===== RECORDS PROVIDED
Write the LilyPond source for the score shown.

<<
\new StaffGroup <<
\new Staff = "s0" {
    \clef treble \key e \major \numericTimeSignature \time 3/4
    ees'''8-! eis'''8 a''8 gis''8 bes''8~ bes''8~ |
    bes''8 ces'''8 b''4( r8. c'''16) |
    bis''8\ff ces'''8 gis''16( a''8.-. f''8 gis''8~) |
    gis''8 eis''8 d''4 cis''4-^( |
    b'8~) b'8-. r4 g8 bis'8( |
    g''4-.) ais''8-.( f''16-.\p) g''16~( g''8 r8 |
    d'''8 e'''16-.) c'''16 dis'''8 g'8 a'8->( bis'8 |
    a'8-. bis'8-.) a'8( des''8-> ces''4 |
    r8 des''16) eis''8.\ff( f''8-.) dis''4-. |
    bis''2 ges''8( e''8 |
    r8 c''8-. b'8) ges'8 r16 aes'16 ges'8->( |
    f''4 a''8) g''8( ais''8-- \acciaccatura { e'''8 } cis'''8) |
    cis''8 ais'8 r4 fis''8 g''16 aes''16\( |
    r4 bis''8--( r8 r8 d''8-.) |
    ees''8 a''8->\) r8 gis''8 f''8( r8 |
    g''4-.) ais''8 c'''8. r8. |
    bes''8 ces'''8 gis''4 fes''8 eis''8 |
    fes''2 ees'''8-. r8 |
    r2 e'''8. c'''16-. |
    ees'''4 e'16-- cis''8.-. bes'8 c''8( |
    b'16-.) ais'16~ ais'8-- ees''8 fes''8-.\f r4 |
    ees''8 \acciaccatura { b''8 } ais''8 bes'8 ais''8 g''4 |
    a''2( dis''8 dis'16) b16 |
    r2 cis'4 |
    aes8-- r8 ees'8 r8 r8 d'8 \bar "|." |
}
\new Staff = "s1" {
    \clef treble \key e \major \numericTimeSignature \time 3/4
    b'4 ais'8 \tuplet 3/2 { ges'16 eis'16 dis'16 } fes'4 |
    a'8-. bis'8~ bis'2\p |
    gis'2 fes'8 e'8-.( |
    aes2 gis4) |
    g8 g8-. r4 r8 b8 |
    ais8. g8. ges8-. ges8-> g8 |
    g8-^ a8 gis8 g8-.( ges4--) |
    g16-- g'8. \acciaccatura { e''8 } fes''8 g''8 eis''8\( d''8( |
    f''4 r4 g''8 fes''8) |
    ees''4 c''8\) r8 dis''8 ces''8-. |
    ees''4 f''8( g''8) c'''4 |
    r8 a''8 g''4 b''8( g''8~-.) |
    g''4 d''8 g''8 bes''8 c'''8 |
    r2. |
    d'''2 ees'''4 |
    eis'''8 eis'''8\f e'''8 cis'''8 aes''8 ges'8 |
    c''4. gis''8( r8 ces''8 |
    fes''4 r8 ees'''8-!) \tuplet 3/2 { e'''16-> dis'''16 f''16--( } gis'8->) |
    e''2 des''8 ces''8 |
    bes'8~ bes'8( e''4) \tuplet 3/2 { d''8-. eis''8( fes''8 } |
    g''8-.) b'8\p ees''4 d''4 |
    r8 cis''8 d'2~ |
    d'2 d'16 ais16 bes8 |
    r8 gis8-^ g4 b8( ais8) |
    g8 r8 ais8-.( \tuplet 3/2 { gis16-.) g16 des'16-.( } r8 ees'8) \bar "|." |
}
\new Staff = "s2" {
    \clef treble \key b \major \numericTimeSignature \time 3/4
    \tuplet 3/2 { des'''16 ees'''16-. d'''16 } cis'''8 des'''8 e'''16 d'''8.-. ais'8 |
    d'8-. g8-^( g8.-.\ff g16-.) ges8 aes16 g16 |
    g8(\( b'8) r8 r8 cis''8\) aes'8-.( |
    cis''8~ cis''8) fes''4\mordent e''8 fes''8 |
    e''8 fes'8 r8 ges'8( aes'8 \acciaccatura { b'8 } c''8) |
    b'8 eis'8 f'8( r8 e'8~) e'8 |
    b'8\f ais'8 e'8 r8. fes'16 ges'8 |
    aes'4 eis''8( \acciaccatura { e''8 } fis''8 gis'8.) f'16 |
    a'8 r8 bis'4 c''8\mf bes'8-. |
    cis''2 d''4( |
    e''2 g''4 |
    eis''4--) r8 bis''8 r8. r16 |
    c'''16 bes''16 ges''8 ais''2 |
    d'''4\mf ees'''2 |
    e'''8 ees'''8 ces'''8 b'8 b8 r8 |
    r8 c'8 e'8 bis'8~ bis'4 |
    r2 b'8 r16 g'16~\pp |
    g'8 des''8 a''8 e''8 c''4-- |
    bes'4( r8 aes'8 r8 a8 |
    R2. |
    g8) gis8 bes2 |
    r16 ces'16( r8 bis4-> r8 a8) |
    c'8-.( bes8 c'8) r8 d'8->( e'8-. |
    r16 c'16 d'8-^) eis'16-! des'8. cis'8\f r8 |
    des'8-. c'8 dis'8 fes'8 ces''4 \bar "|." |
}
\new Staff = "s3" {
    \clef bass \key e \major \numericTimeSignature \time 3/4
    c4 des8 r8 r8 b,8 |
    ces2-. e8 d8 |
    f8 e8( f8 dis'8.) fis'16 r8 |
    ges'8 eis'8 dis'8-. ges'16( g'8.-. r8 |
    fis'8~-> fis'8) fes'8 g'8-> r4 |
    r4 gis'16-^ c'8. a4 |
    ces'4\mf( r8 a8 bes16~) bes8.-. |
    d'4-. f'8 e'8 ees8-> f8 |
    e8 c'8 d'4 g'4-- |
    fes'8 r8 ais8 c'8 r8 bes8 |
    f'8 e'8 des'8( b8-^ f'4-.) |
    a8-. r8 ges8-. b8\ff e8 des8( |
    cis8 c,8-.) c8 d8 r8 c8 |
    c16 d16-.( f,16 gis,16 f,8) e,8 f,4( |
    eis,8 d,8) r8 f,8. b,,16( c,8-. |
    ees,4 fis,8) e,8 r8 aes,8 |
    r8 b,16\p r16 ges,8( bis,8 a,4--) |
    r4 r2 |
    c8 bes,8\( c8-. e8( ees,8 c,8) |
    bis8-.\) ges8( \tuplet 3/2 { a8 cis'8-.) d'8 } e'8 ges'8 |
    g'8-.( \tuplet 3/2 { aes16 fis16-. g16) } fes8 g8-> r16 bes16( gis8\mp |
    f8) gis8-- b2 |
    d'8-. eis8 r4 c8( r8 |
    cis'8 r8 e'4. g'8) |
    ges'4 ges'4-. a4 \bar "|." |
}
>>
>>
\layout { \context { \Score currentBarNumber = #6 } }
==========
### EXERCISE
Pull out each line of the material above that contains the string "tuplet". Case counts.

### WORKED SOLUTION
    b'4 ais'8 \tuplet 3/2 { ges'16 eis'16 dis'16 } fes'4 |
    fes''4 r8 ees'''8-!) \tuplet 3/2 { e'''16-> dis'''16 f''16--( } gis'8->) |
    bes'8~ bes'8( e''4) \tuplet 3/2 { d''8-. eis''8( fes''8 } |
    g8 r8 ais8-.( \tuplet 3/2 { gis16-.) g16 des'16-.( } r8 ees'8) \bar "|." |
    \tuplet 3/2 { des'''16 ees'''16-. d'''16 } cis'''8 des'''8 e'''16 d'''8.-. ais'8 |
    bis8-.\) ges8( \tuplet 3/2 { a8 cis'8-.) d'8 } e'8 ges'8 |
    g'8-.( \tuplet 3/2 { aes16 fis16-. g16) } fes8 g8-> r16 bes16( gis8\mp |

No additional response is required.